**Image sets with object changes**:
+ + +

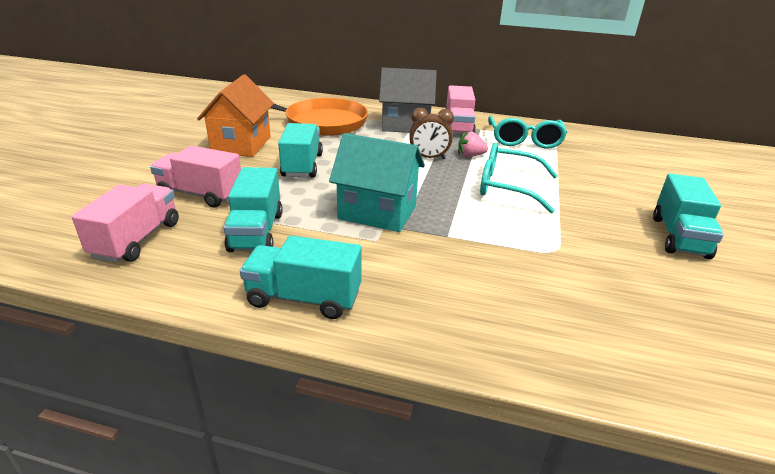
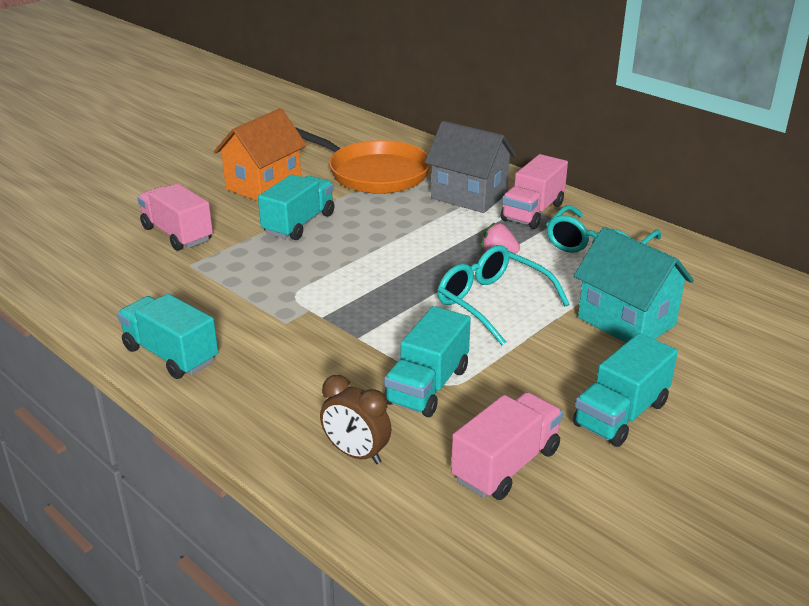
camera: 30 degrees right, 0 degrees up
(137, 240) = (92, 265): pink truck -> pink truck (506, 465)
(256, 232) = (190, 284): turquoise truck -> turquoise truck (427, 386)
(377, 212) = (317, 294): turquoise house -> turquoise house (626, 321)
(429, 158) = (445, 245): brown clock -> brown clock (356, 453)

+ + +

**Assignment**:
The count of lines in the records above holding the word "truck" should be reported as a number, with nothing added.

**Answer to this exercise**:
2